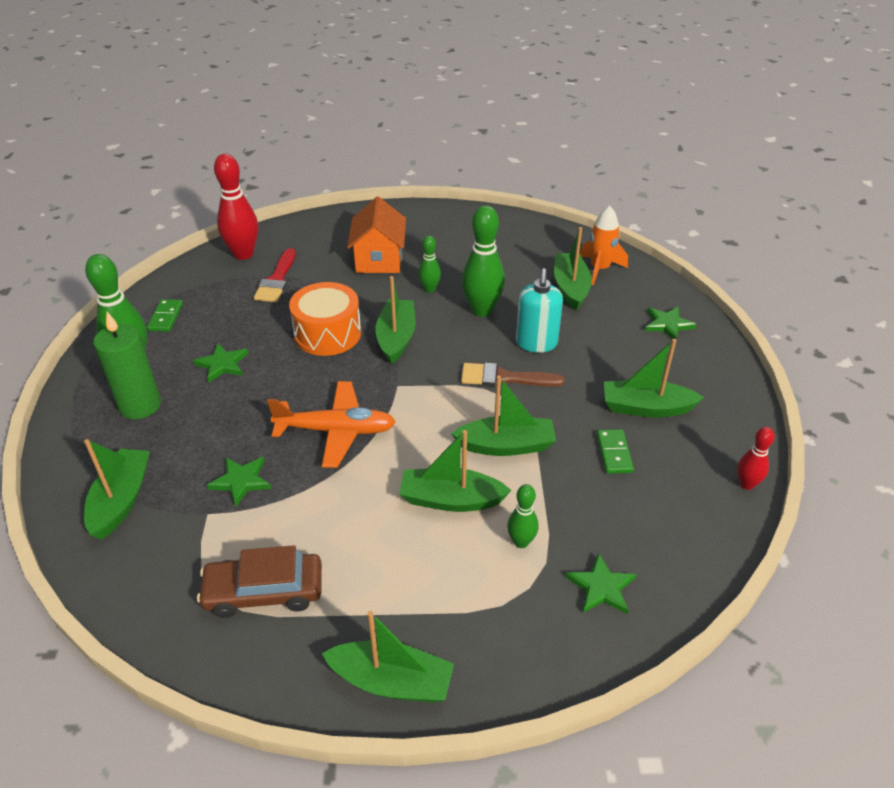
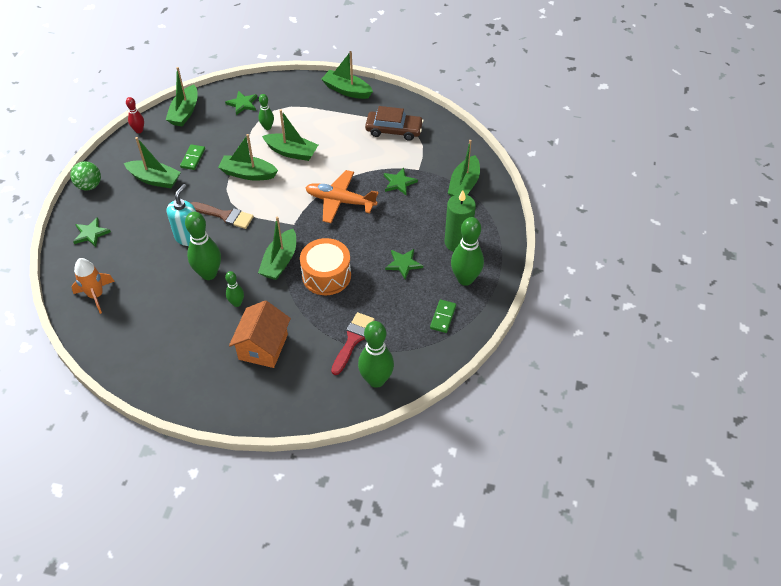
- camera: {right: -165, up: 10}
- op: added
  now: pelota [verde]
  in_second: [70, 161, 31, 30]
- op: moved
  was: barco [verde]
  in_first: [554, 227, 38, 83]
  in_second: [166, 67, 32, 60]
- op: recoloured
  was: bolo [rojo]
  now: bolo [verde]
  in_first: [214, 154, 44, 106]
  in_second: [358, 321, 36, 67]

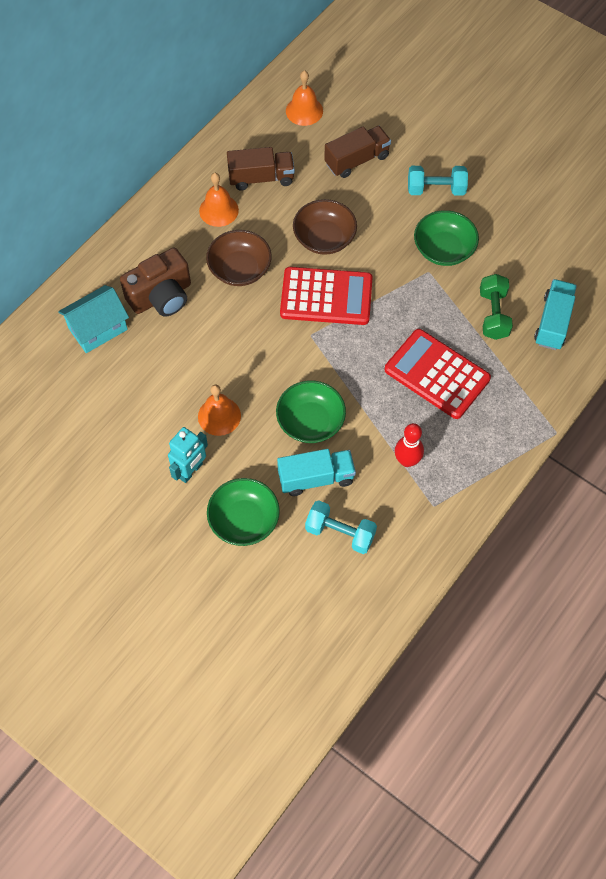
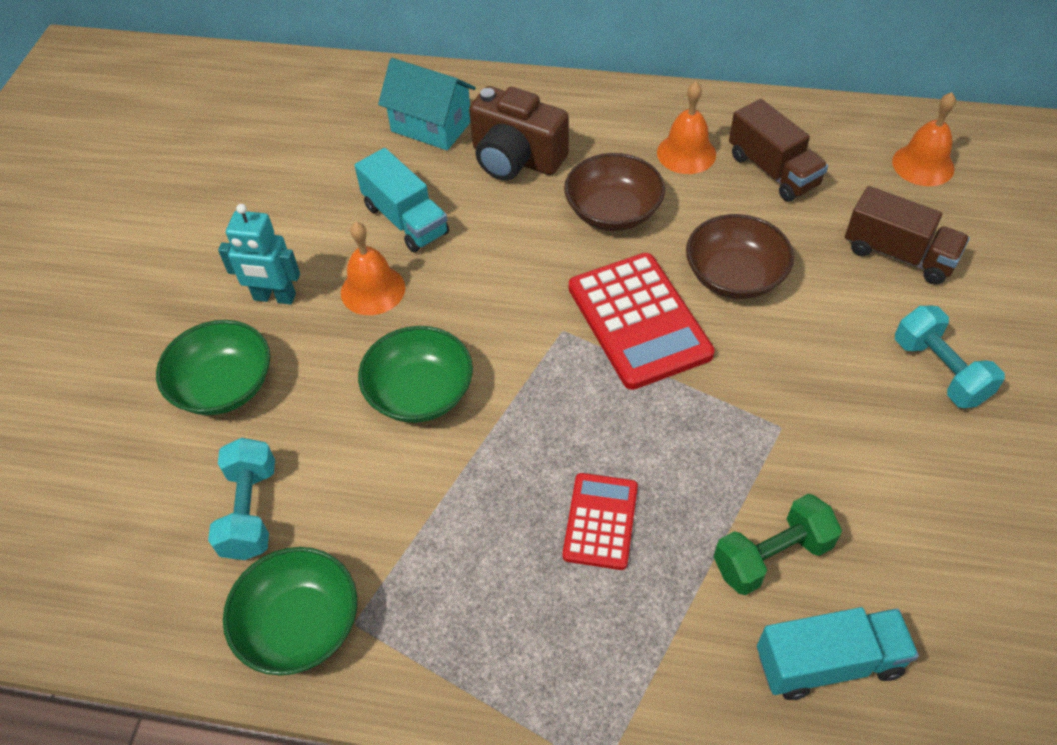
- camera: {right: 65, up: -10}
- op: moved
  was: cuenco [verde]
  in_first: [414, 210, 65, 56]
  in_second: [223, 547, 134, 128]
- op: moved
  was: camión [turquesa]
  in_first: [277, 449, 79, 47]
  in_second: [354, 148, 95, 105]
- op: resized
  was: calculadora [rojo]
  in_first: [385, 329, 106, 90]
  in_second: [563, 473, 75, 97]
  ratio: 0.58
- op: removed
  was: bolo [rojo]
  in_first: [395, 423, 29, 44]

## DESCRIPTION OF THE TASK
What you give back must match the entries exactly, apart from the omitted pictures.

## OUTPUT OF THE EXERCISE
- camera: {right: -165, up: 10}
- op: added
  now: pelota [verde]
  in_second: [70, 161, 31, 30]
- op: moved
  was: barco [verde]
  in_first: [554, 227, 38, 83]
  in_second: [166, 67, 32, 60]
- op: recoloured
  was: bolo [rojo]
  now: bolo [verde]
  in_first: [214, 154, 44, 106]
  in_second: [358, 321, 36, 67]

- camera: {right: 65, up: -10}
- op: moved
  was: cuenco [verde]
  in_first: [414, 210, 65, 56]
  in_second: [223, 547, 134, 128]
- op: moved
  was: camión [turquesa]
  in_first: [277, 449, 79, 47]
  in_second: [354, 148, 95, 105]
- op: resized
  was: calculadora [rojo]
  in_first: [385, 329, 106, 90]
  in_second: [563, 473, 75, 97]
  ratio: 0.58
- op: removed
  was: bolo [rojo]
  in_first: [395, 423, 29, 44]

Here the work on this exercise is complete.